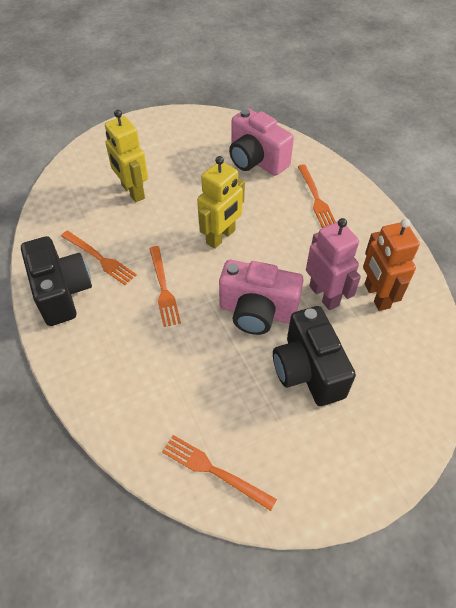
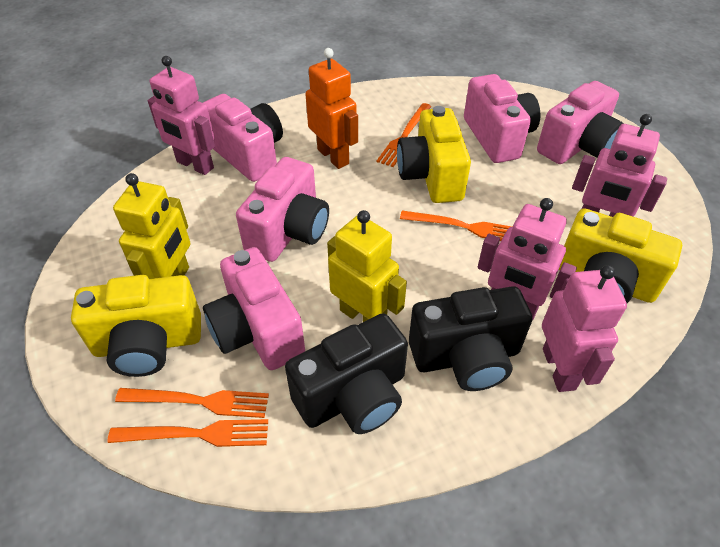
pink camera: 2 -> 5
pink robot: 1 -> 4
yellow camera: 0 -> 3

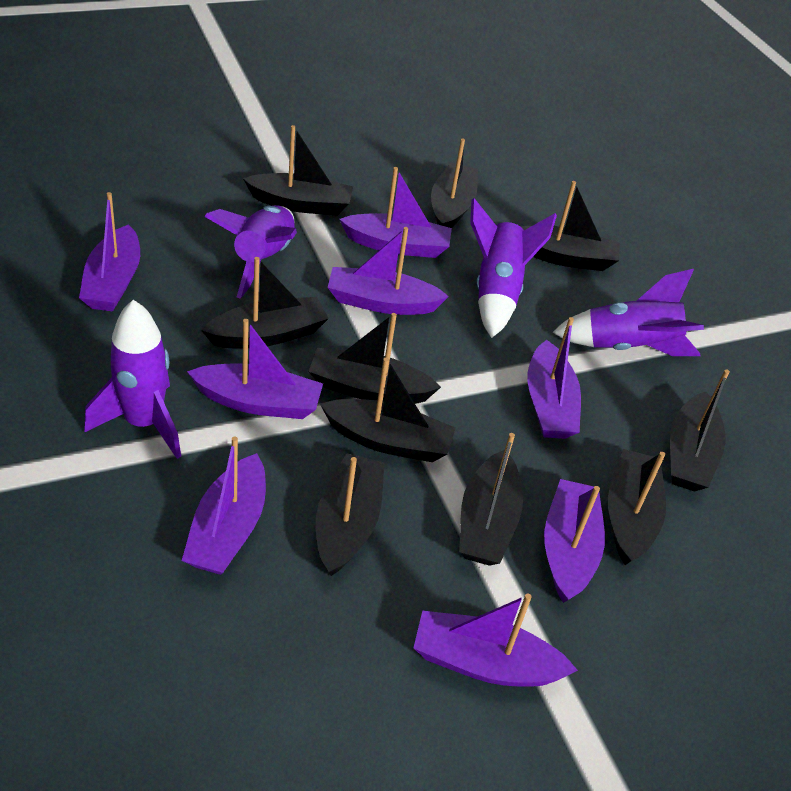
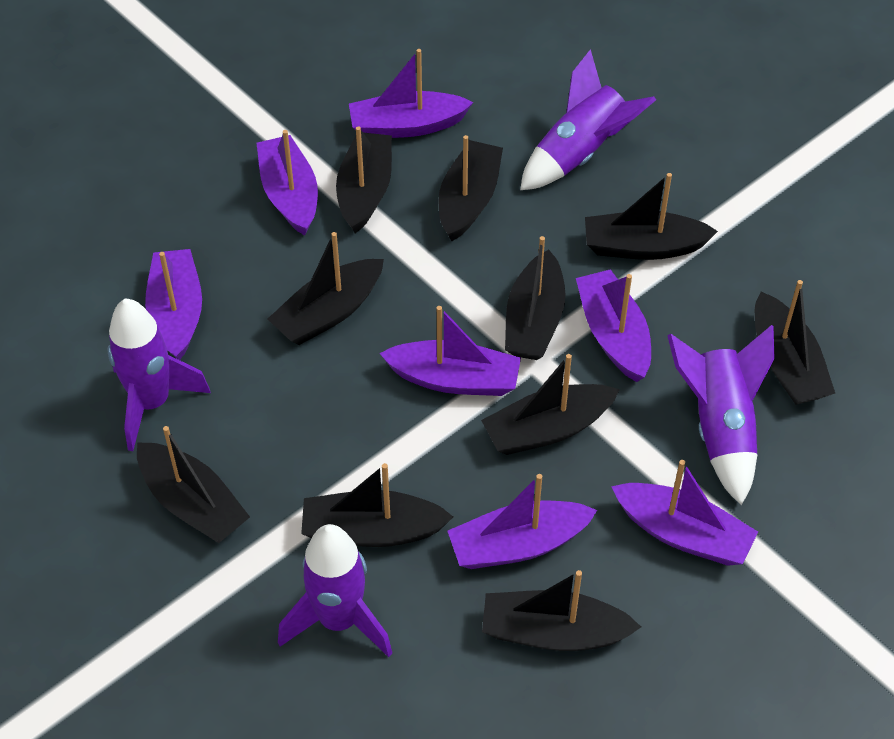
purple boat: 8 -> 7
..............................
What you should do ->
Leave the pictures out and return the rest of the listing exactly.

Answer box ->
pink camera: 2 -> 5
pink robot: 1 -> 4
yellow camera: 0 -> 3

purple boat: 8 -> 7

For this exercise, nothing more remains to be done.